## Problem description:
Your answer should consist of each line from the data below that contains "diode".

*** Opening of Data to process ***

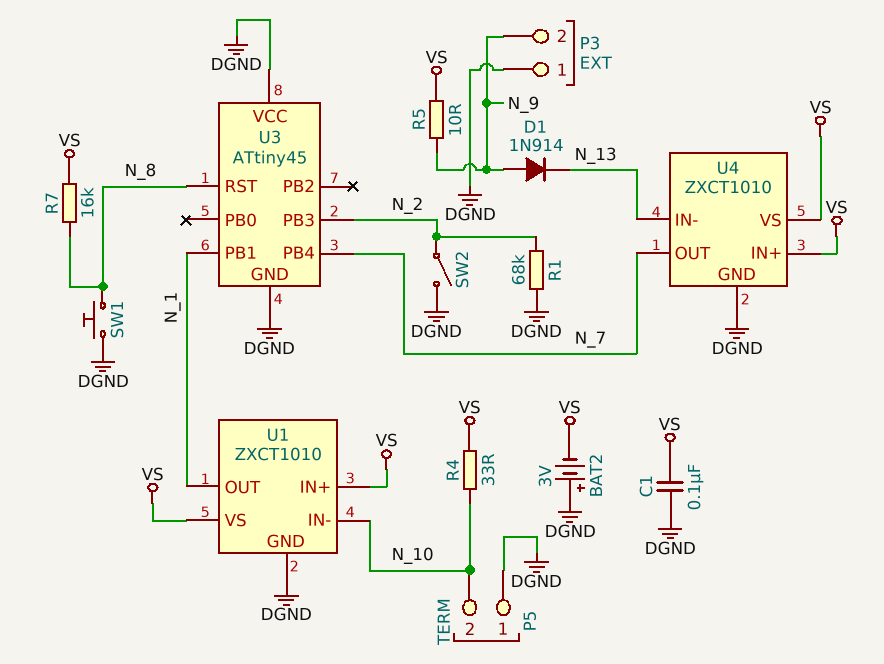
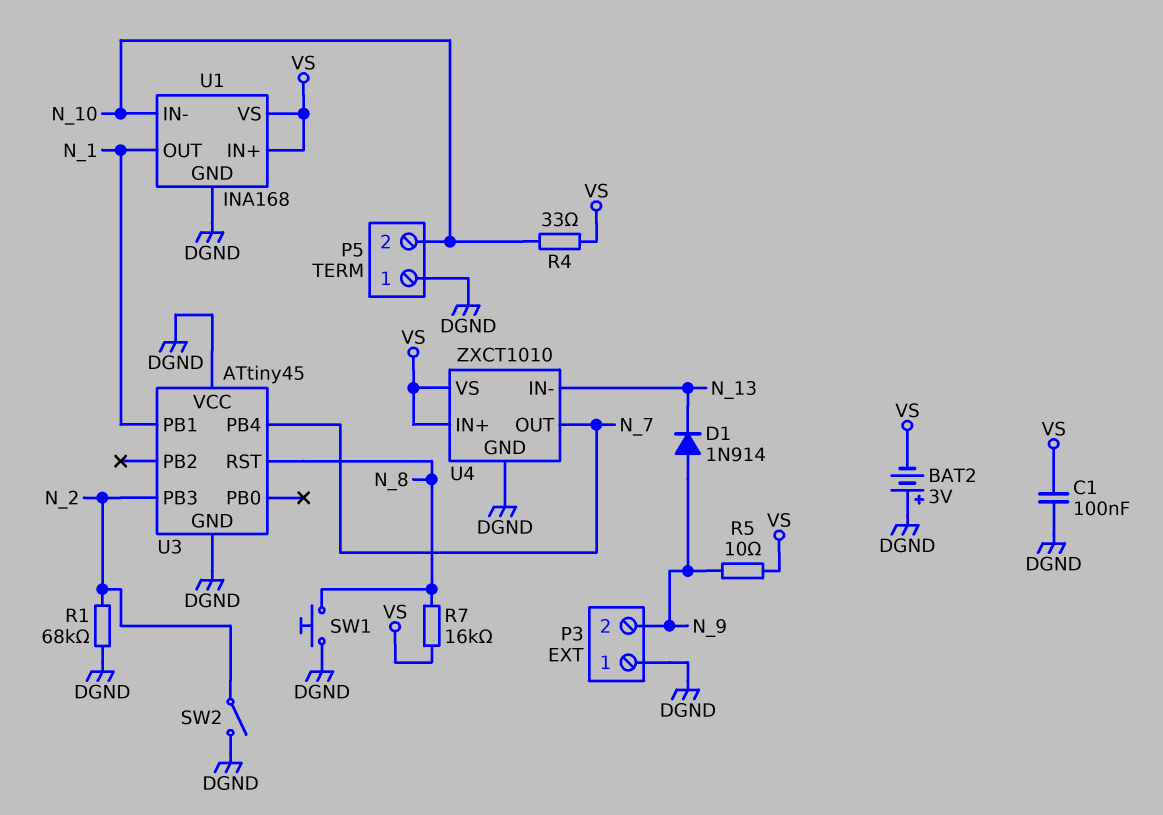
U1: ZXCT1010 -> INA168

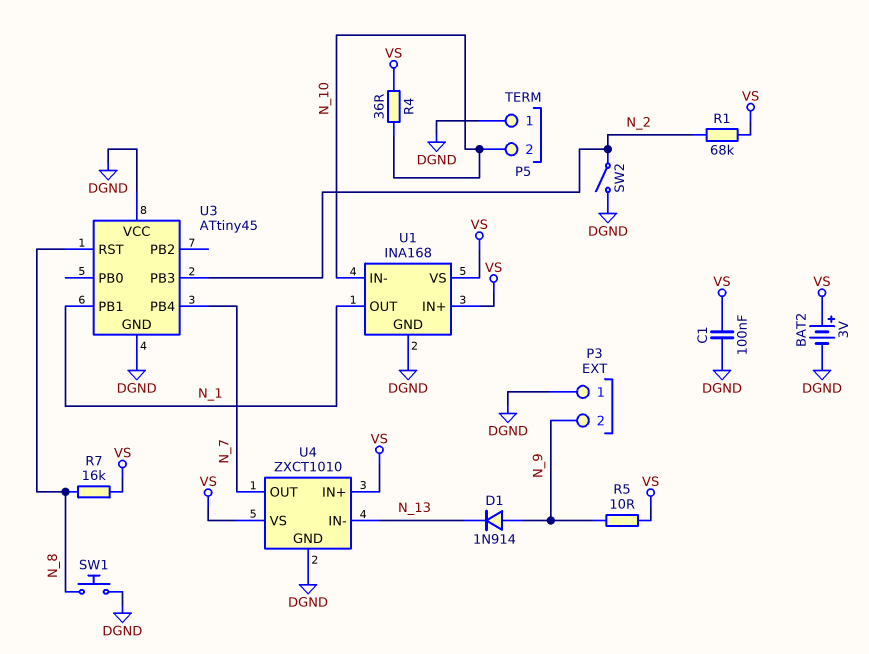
BAT2: 3V (plus DGND, minus VS) -> 3V (plus VS, minus DGND)
R1: 68k (DGND, N_2) -> 68k (N_2, VS)
R4: 33 (N_10, VS) -> 36 (N_10, VS)

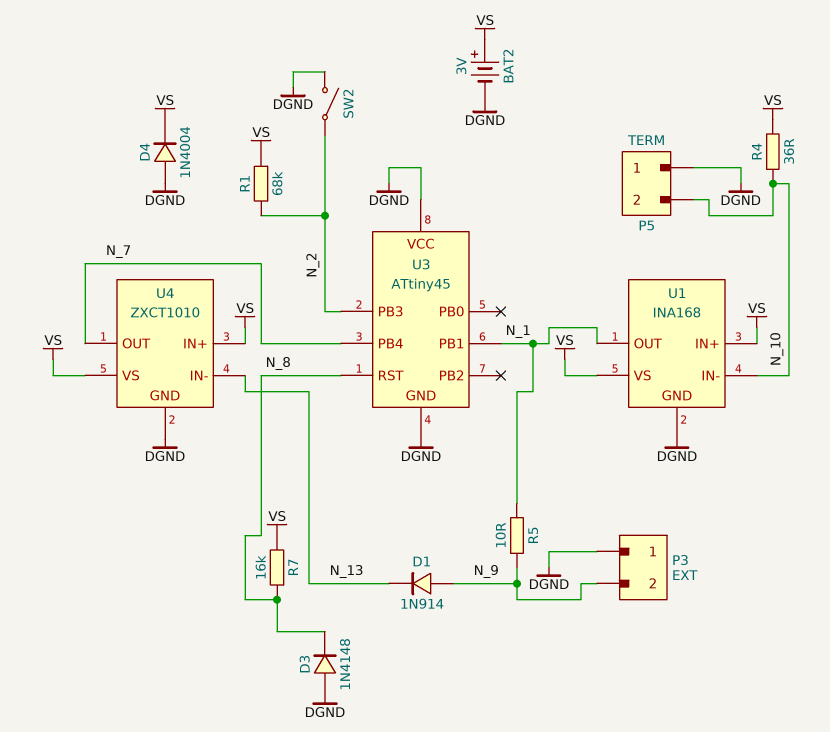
C1: 100nF (DGND, VS) -> none
D3: none -> diode 1N4148 (A DGND, K N_8)
D4: none -> diode 1N4004 (A DGND, K VS)
R5: 10 (N_9, VS) -> 10 (N_1, N_9)
SW1: button (DGND, N_8) -> none

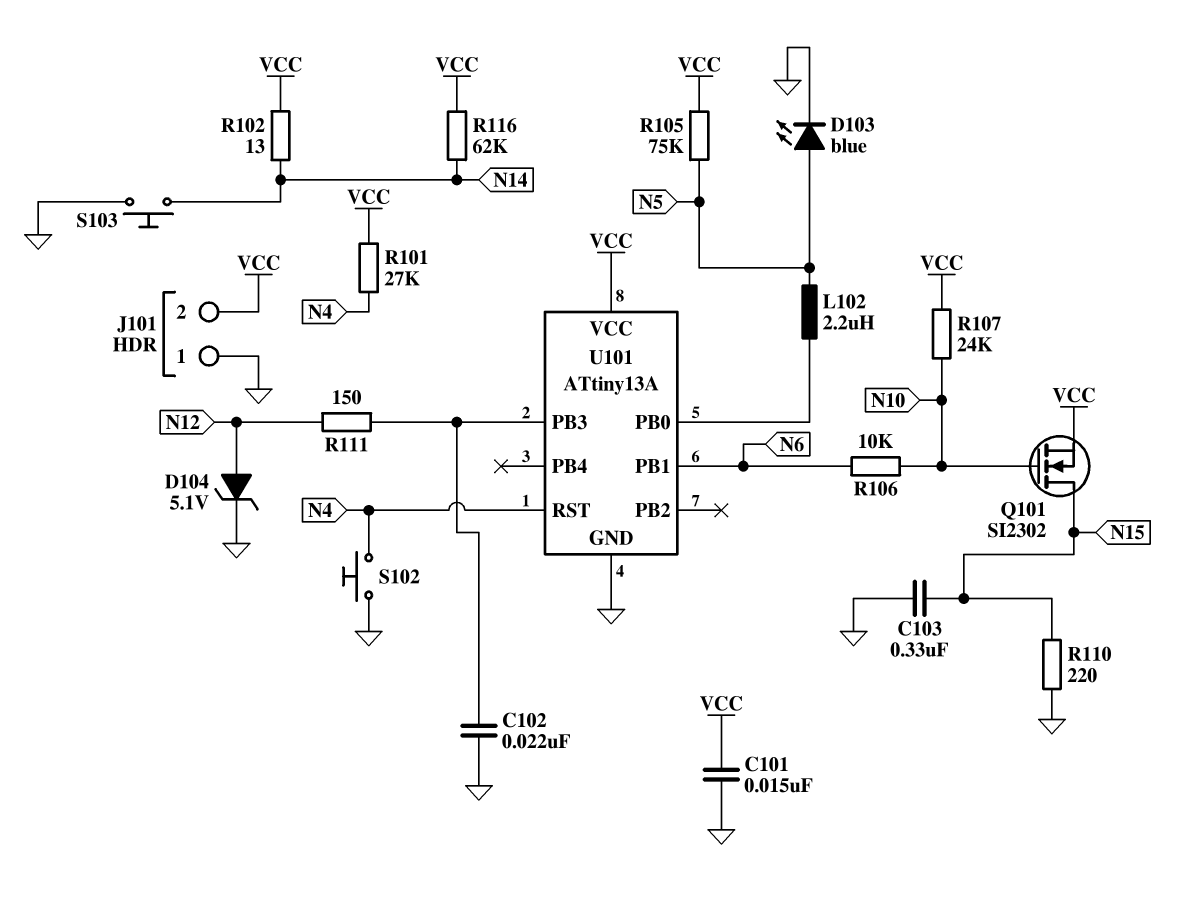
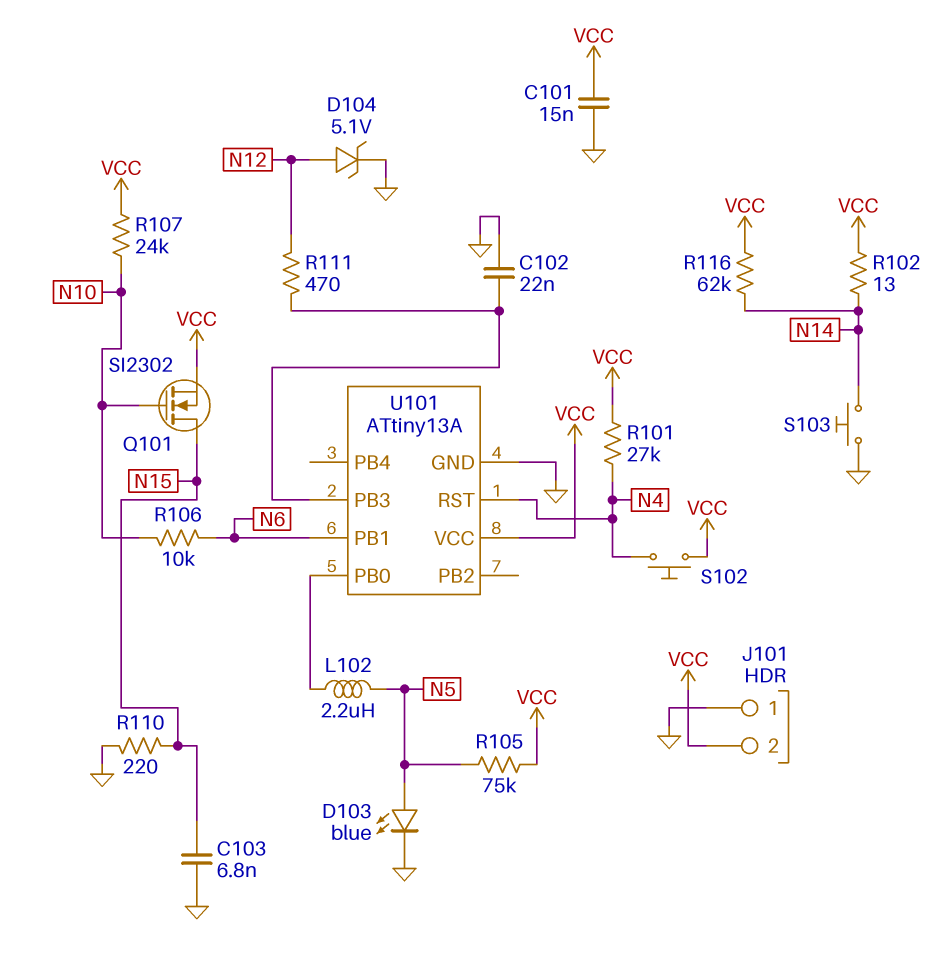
C103: 330nF (GND, N15) -> 6.8nF (GND, N15)
R111: 150 (N12, U101/PB3) -> 470 (N12, U101/PB3)
S102: button (GND, N4) -> button (N4, VCC)

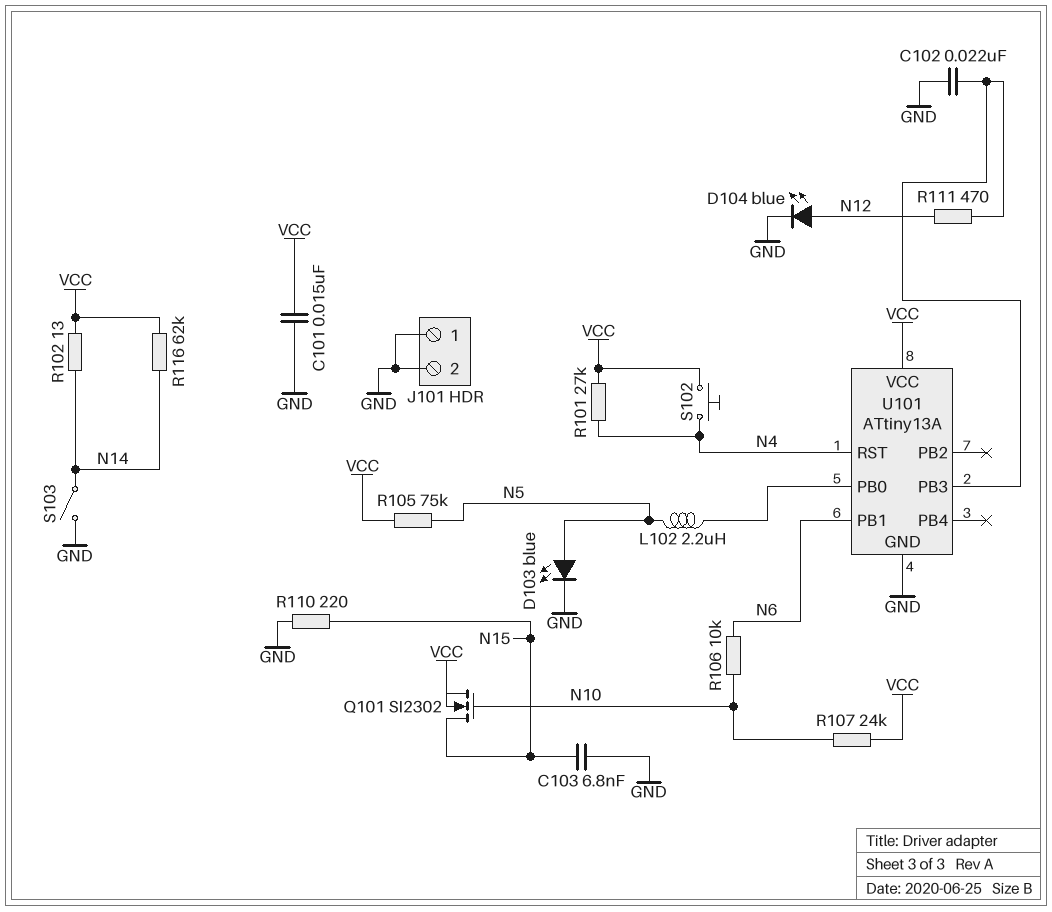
D104: zener 5.1V (A N12, K GND) -> LED blue (A N12, K GND)
J101 pin 2: VCC -> GND
S103: button (GND, N14) -> switch (GND, N14)

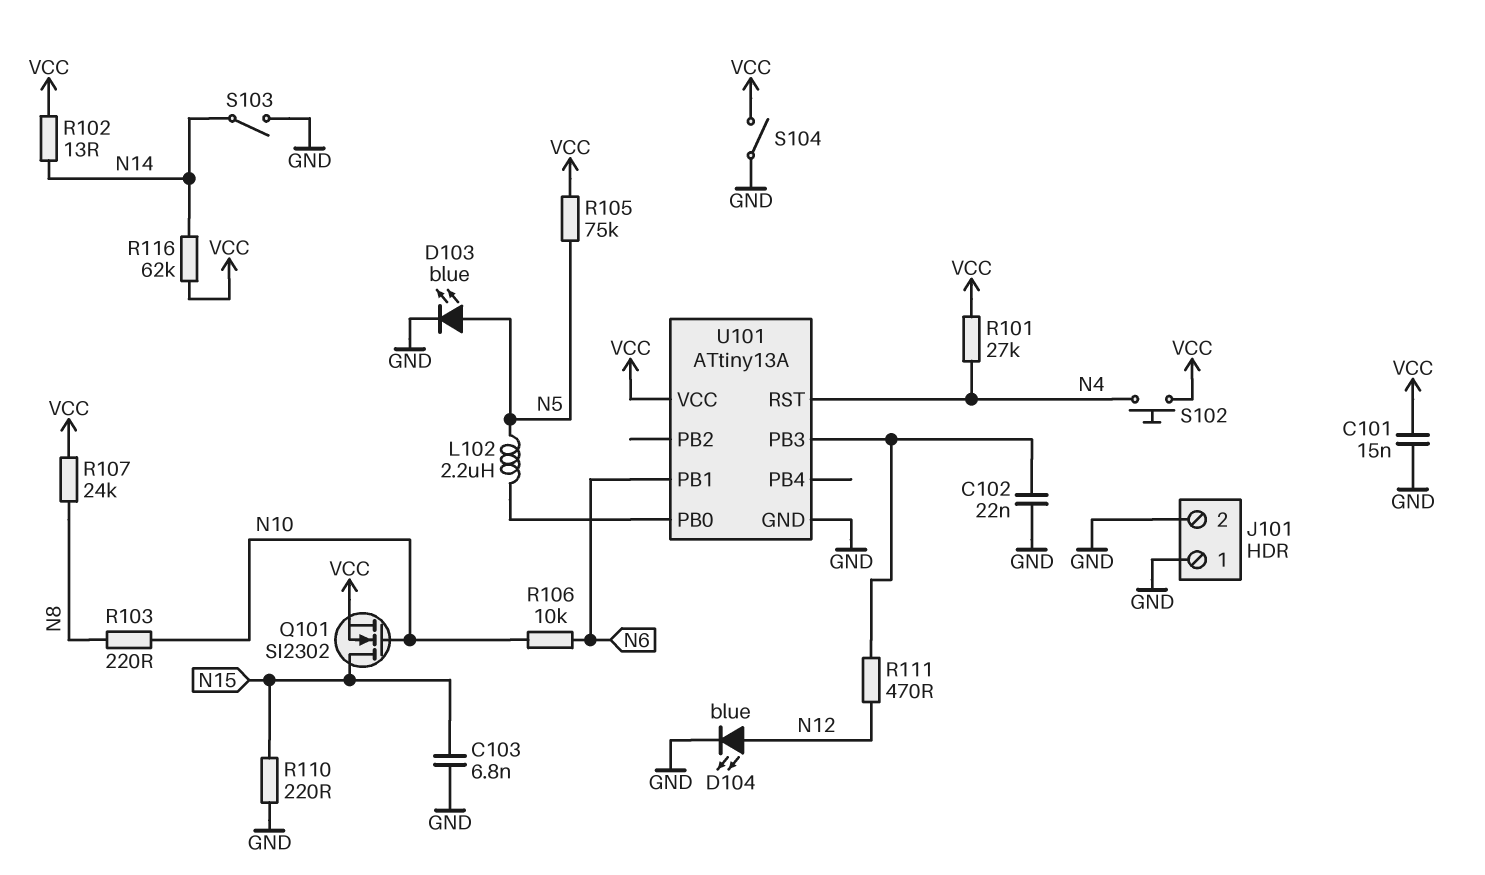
R103: none -> 220 (N8, N10)
R107: 24k (N10, VCC) -> 24k (N8, VCC)
S104: none -> switch (GND, VCC)

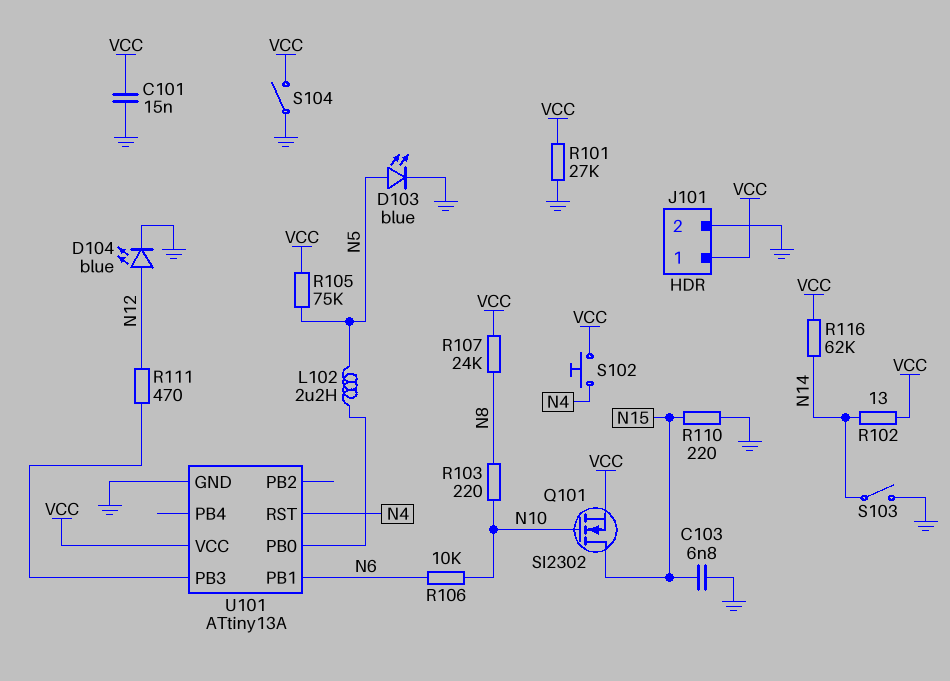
C102: 22nF (GND, U101/PB3) -> none
J101 pin 1: GND -> VCC
R101: 27k (N4, VCC) -> 27k (GND, VCC)

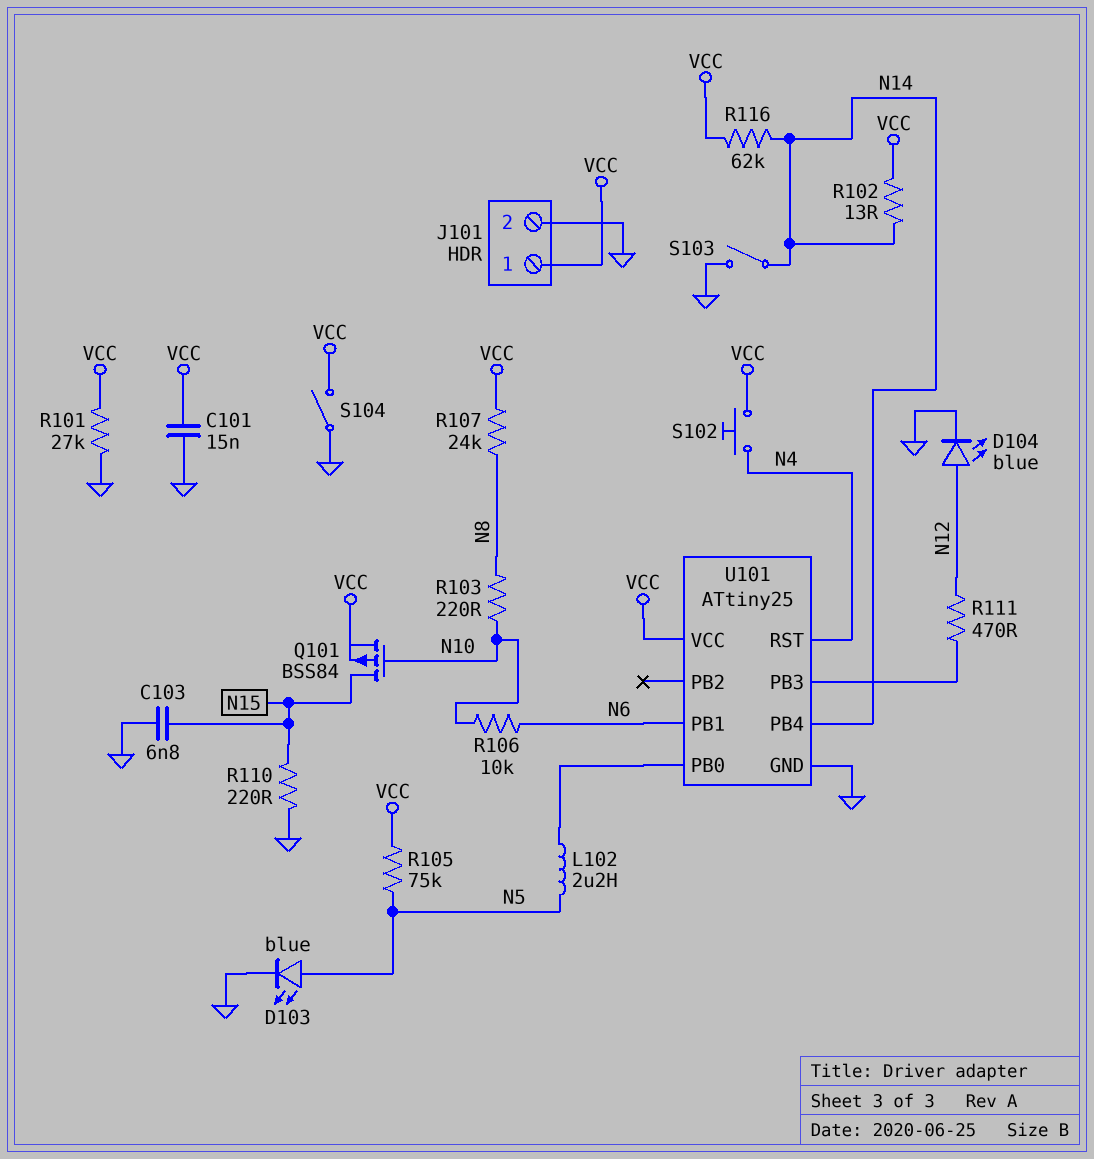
Q101: NMOS SI2302 (G N10, D N15, S VCC) -> PMOS BSS84 (G N10, D N15, S VCC)
U101: ATtiny13A -> ATtiny25
U101 pin PB4: none -> N14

*** Close of Data to process ***

## Result for this exercise:
D3: none -> diode 1N4148 (A DGND, K N_8)
D4: none -> diode 1N4004 (A DGND, K VS)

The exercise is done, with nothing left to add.